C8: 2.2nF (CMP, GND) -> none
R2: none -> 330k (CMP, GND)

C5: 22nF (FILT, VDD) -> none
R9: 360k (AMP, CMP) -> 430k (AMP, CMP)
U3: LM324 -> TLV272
--
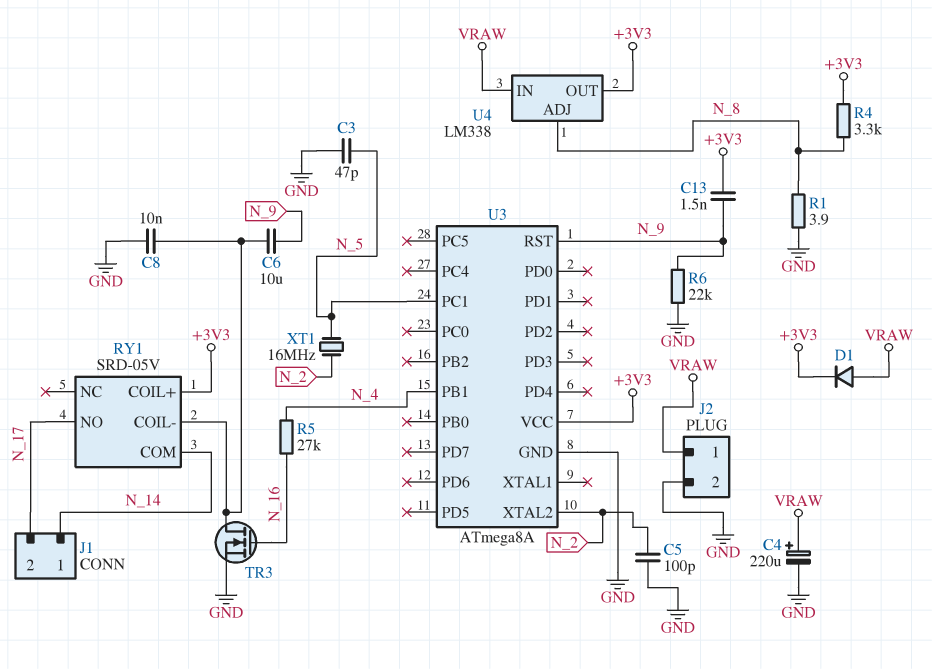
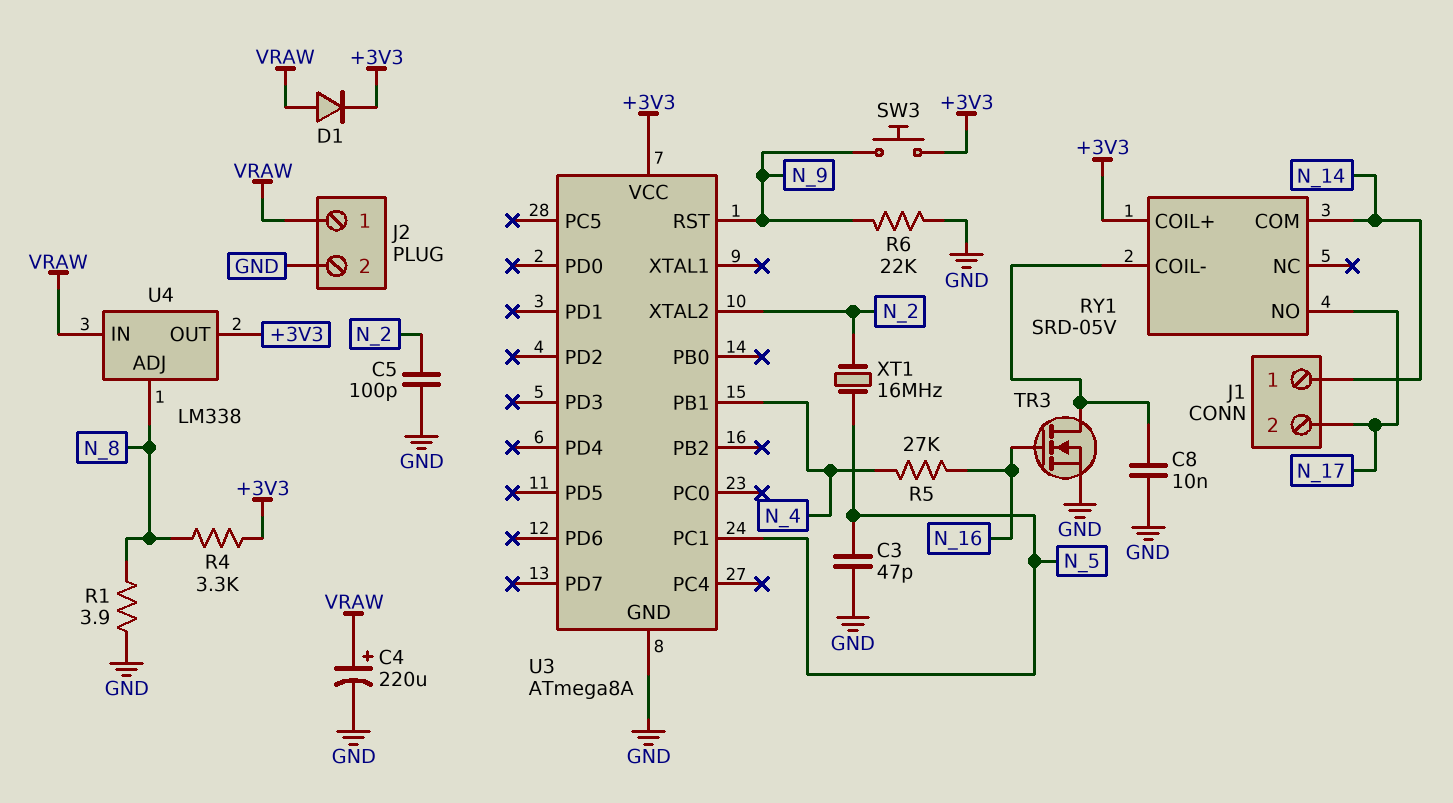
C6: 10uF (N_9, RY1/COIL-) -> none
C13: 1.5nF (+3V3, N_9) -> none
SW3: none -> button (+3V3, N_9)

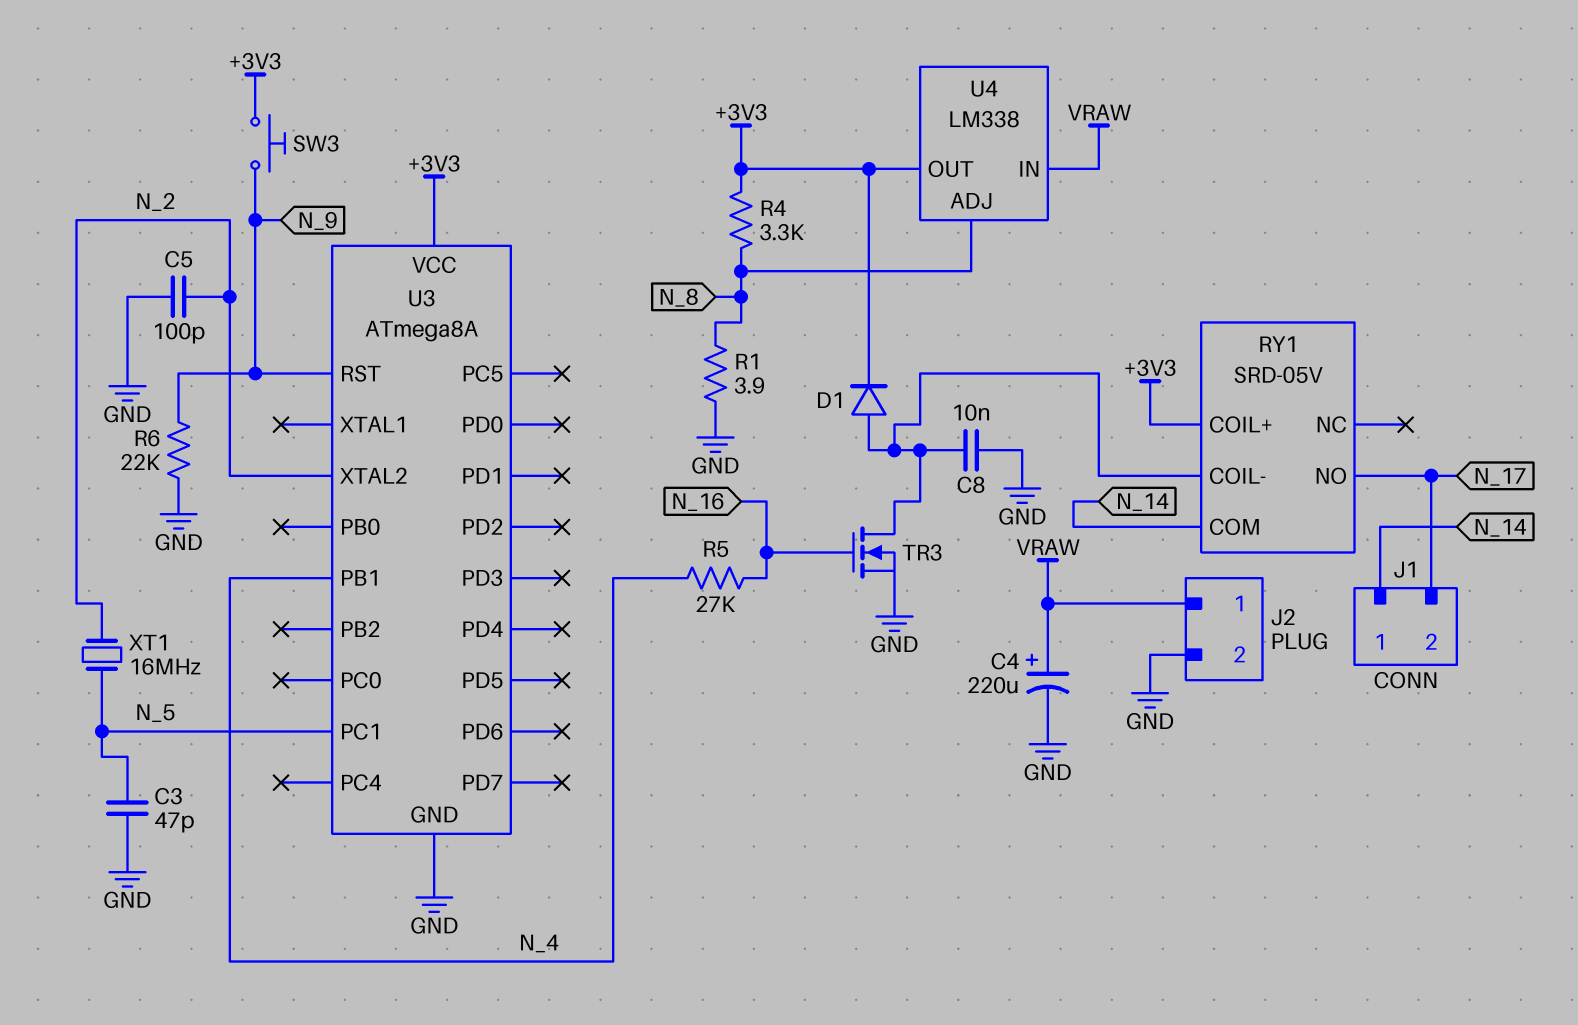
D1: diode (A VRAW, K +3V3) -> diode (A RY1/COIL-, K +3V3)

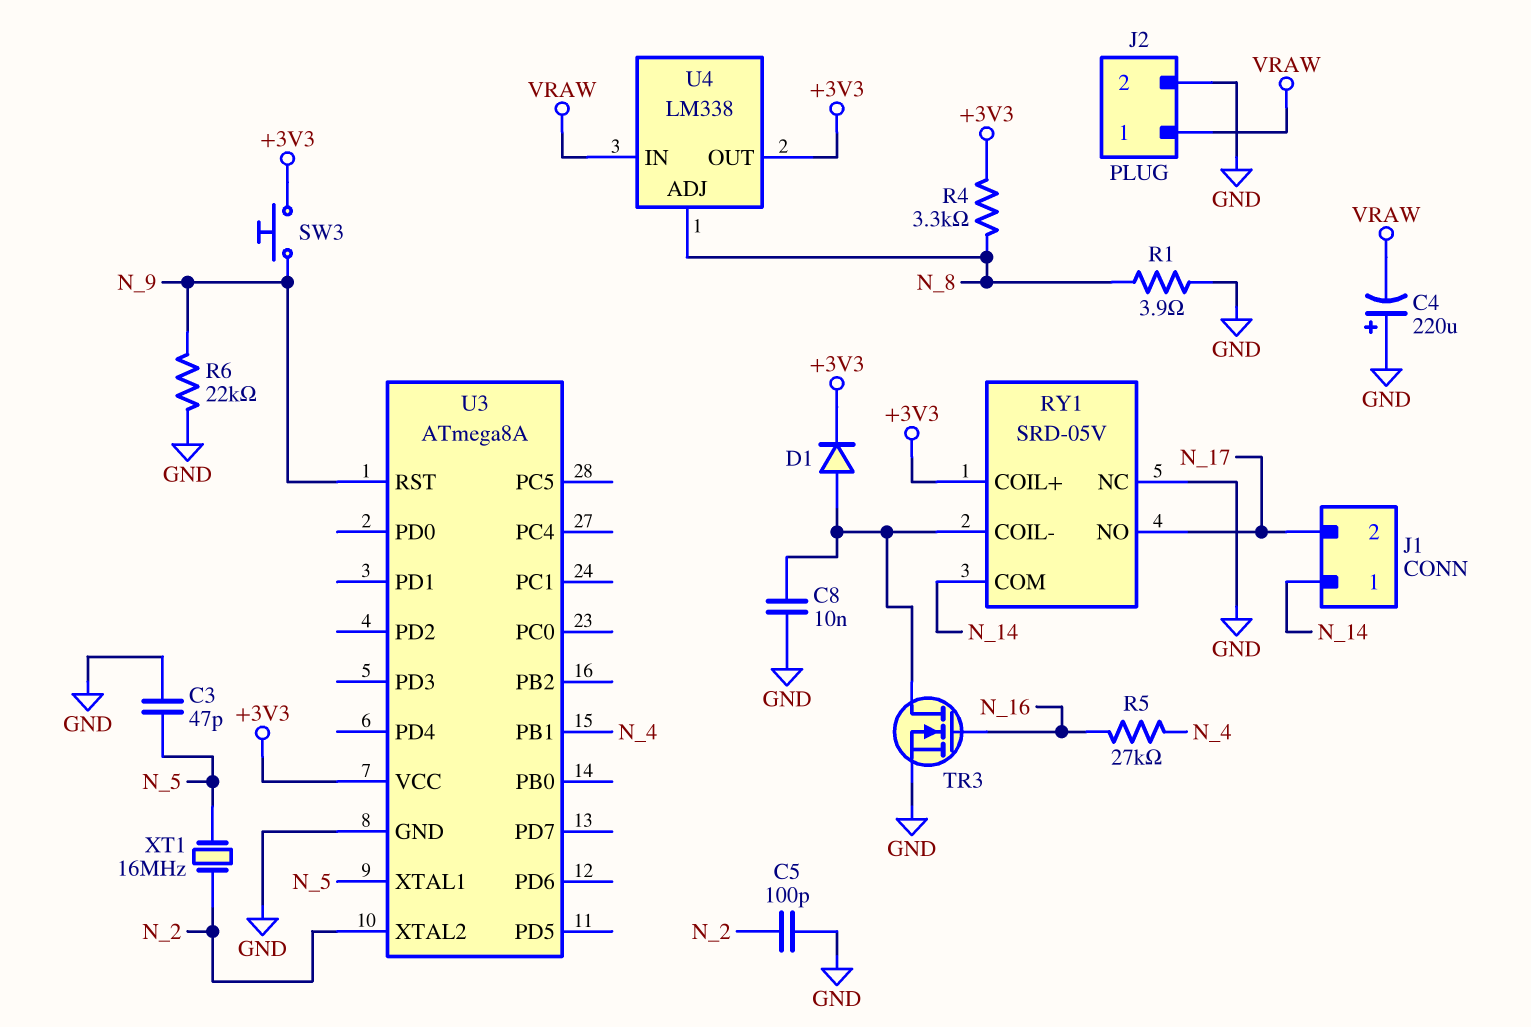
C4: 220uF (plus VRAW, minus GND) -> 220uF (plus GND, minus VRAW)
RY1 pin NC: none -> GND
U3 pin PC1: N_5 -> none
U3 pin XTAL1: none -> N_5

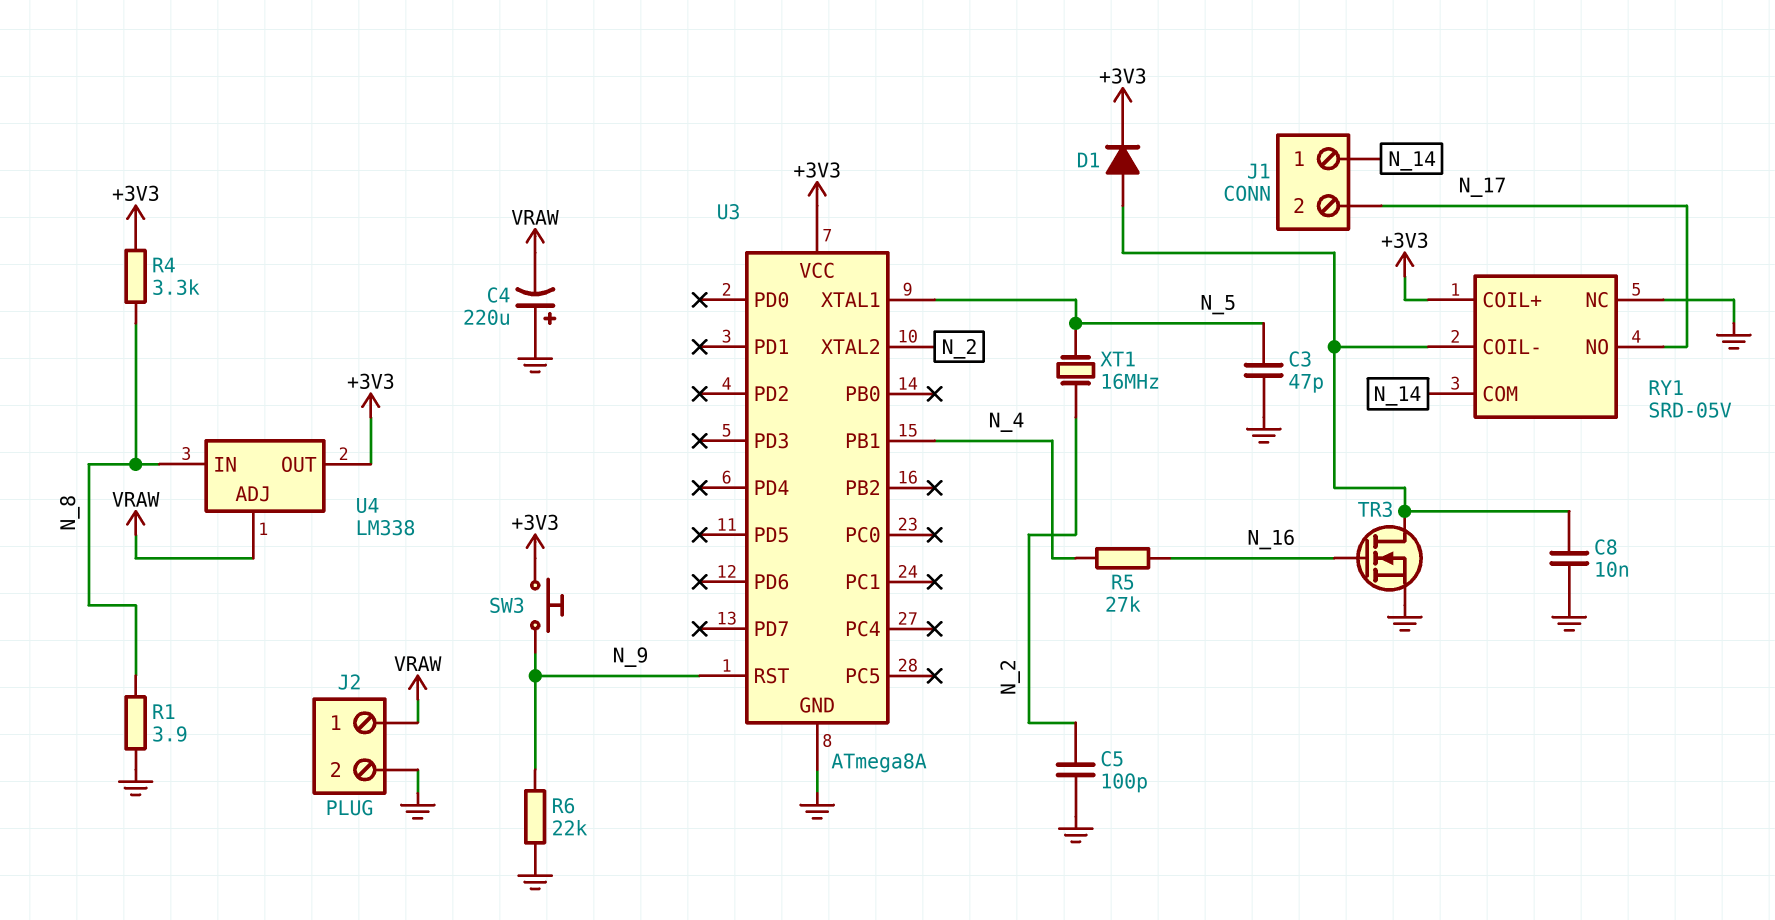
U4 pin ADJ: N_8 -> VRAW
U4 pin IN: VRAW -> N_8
--
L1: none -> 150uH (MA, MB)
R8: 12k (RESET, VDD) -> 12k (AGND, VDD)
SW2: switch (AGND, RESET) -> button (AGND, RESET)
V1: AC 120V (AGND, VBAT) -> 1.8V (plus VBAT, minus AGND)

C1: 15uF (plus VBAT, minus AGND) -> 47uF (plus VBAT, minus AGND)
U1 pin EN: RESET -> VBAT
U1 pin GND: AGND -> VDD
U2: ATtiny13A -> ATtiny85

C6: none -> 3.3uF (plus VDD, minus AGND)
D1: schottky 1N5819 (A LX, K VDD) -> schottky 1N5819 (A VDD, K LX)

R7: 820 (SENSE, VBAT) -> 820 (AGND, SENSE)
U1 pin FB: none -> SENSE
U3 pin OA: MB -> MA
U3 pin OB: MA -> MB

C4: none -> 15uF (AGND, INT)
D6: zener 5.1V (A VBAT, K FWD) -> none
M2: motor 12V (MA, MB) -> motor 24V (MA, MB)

> _What the task asks_: Extract from the listing above the lines between the line containing "D6: zener 5.1V (A VBAT, K FWD) -> none" and the line containing "M2: motor 12V (MA, MB) -> motor 24V (MA, MB)", keeping both of those lines. Output nothing else.

> _Result_:
D6: zener 5.1V (A VBAT, K FWD) -> none
M2: motor 12V (MA, MB) -> motor 24V (MA, MB)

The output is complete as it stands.